*EXERCISE PROMPT*. Starting with the line that contains "R111: 43k (NET9, NET18) -> 43k (NET18, NET22)" and stopping after the line that contains "VR101: 1M (GND, NET19, wiper", copy the entries below exactly. Include nothing else.
═════ STUDY MATERIAL
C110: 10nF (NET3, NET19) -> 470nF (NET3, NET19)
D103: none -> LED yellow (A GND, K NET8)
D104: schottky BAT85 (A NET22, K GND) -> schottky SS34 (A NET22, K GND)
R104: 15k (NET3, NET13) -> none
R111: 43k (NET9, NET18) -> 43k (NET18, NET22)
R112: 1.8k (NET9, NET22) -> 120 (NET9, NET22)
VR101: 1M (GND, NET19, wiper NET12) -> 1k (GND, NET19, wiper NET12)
══════════
═════ STUDY MATERIAL
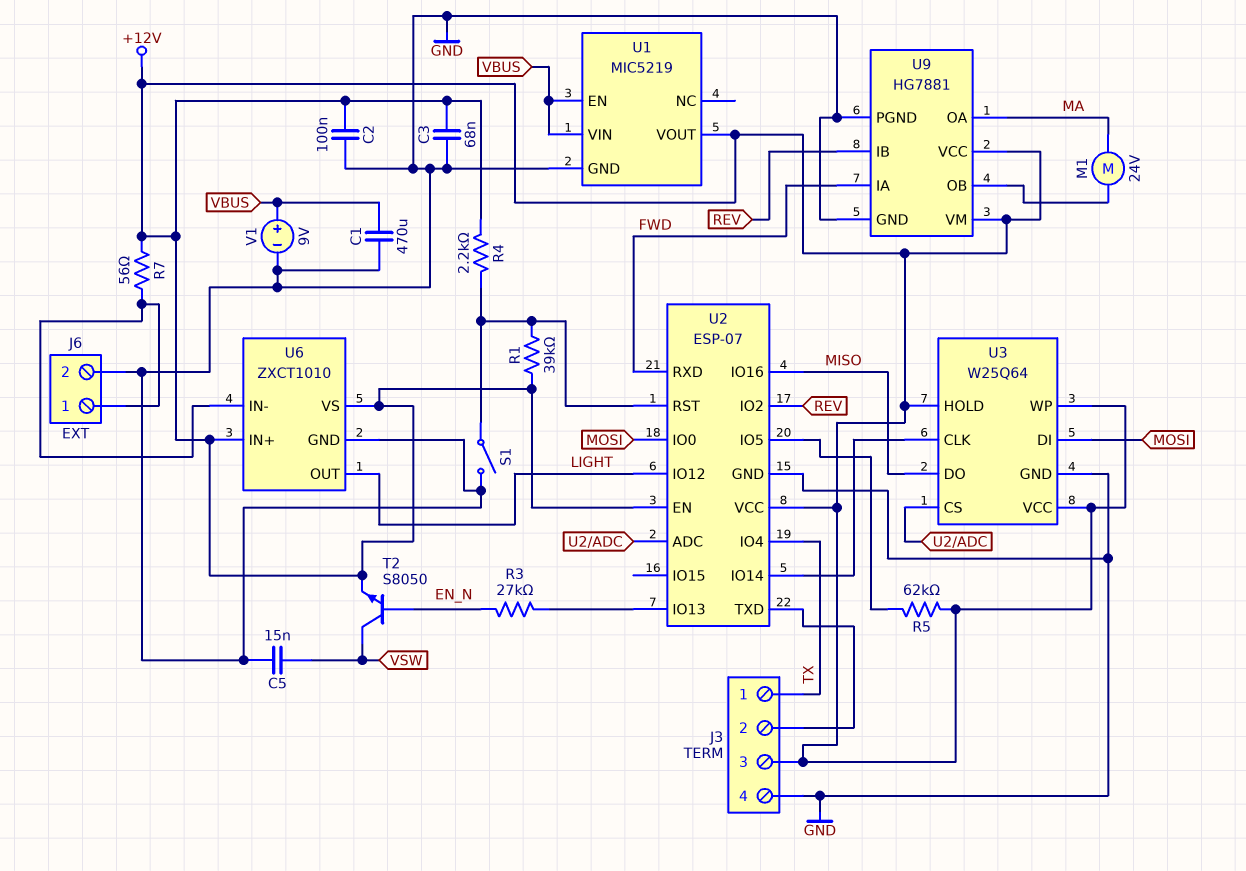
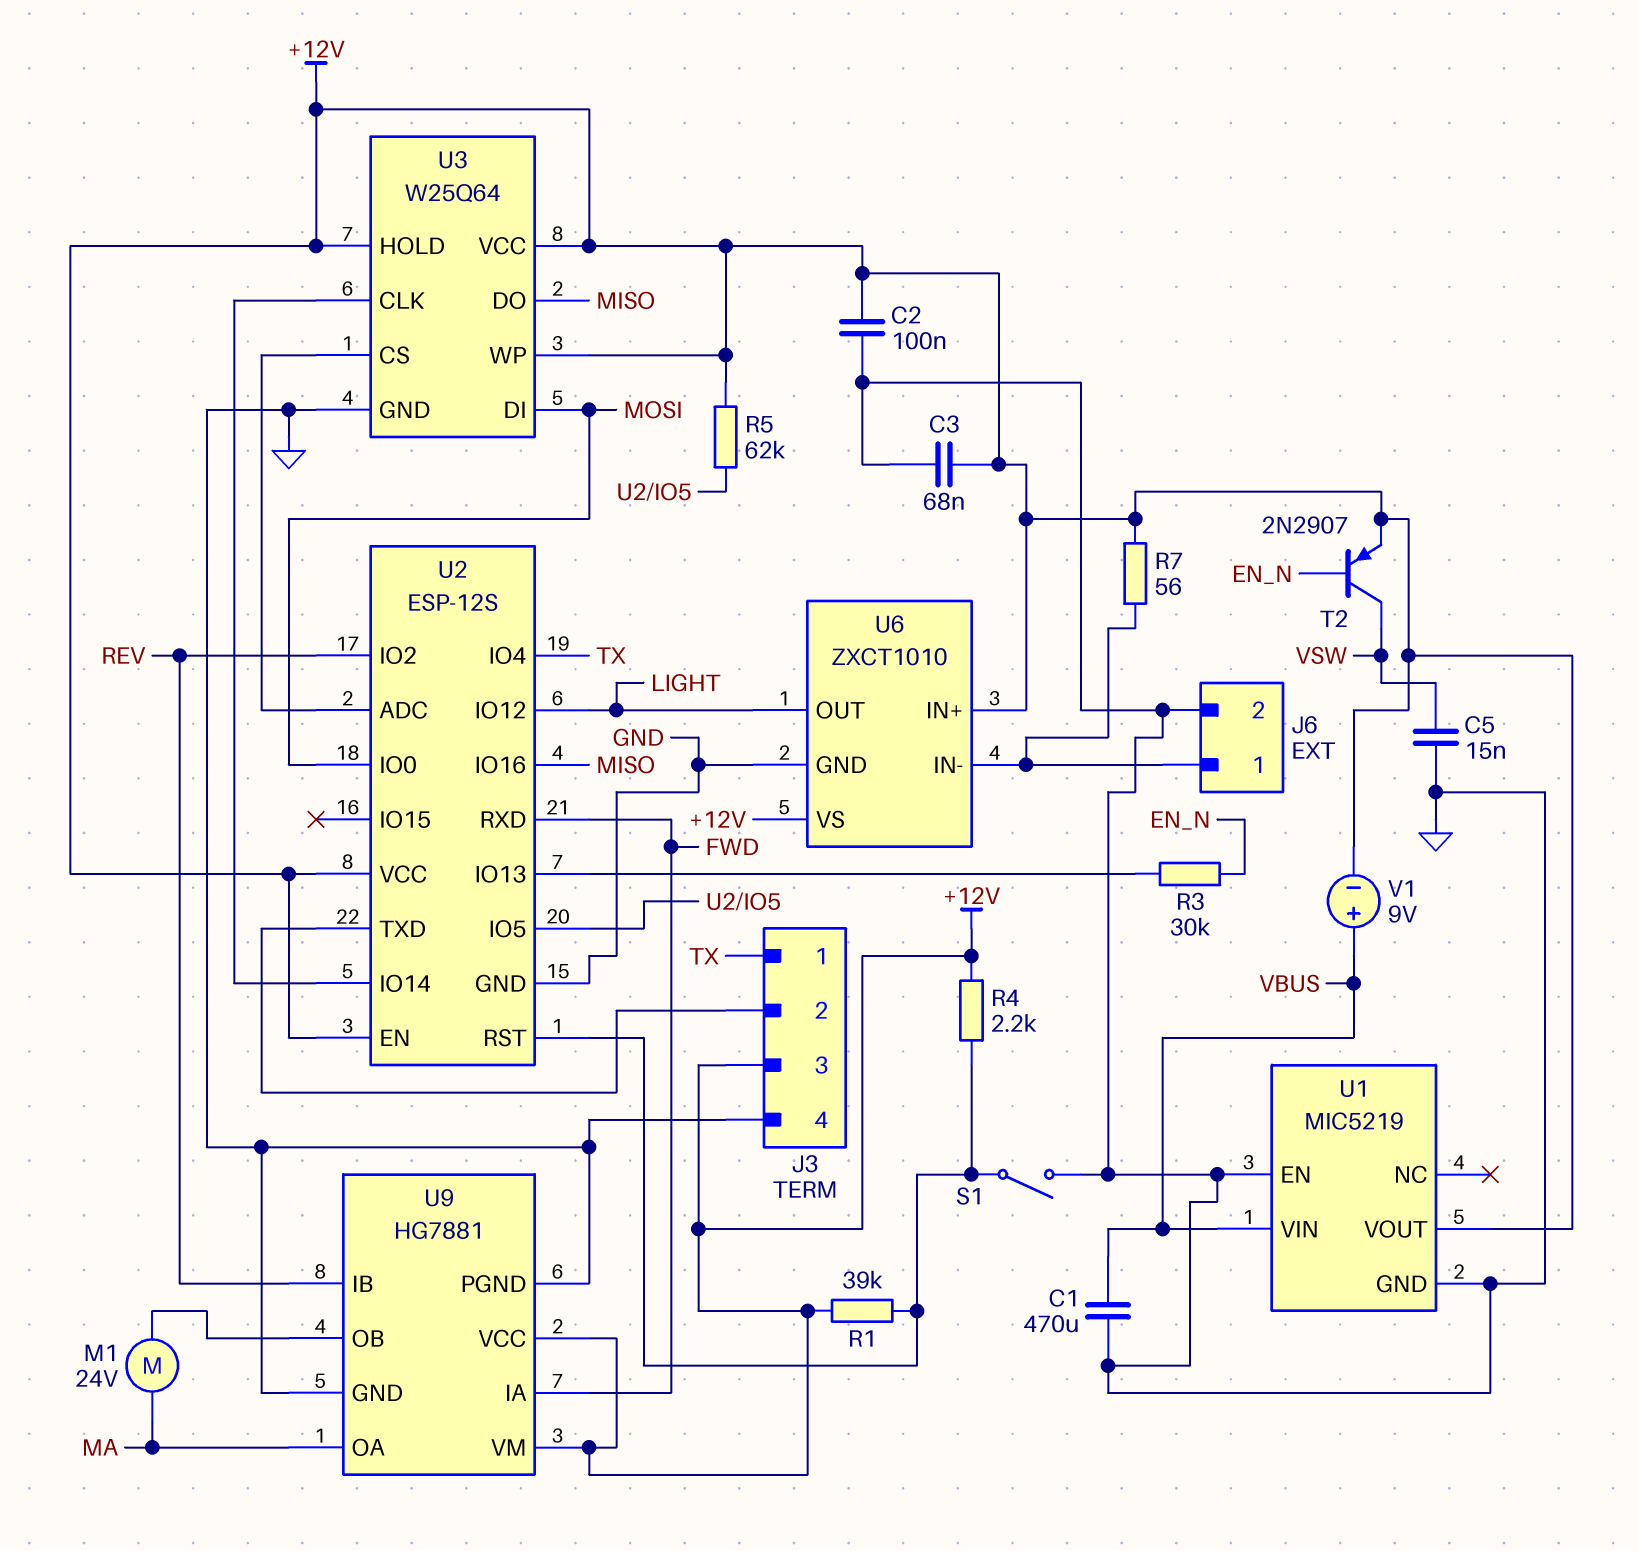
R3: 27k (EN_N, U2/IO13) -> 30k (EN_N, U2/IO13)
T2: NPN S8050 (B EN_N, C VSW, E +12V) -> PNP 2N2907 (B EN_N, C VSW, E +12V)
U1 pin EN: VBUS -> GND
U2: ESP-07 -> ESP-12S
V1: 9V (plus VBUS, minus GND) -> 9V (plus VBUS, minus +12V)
══════════
*RESULT OF THE EXERCISE*.
R111: 43k (NET9, NET18) -> 43k (NET18, NET22)
R112: 1.8k (NET9, NET22) -> 120 (NET9, NET22)
VR101: 1M (GND, NET19, wiper NET12) -> 1k (GND, NET19, wiper NET12)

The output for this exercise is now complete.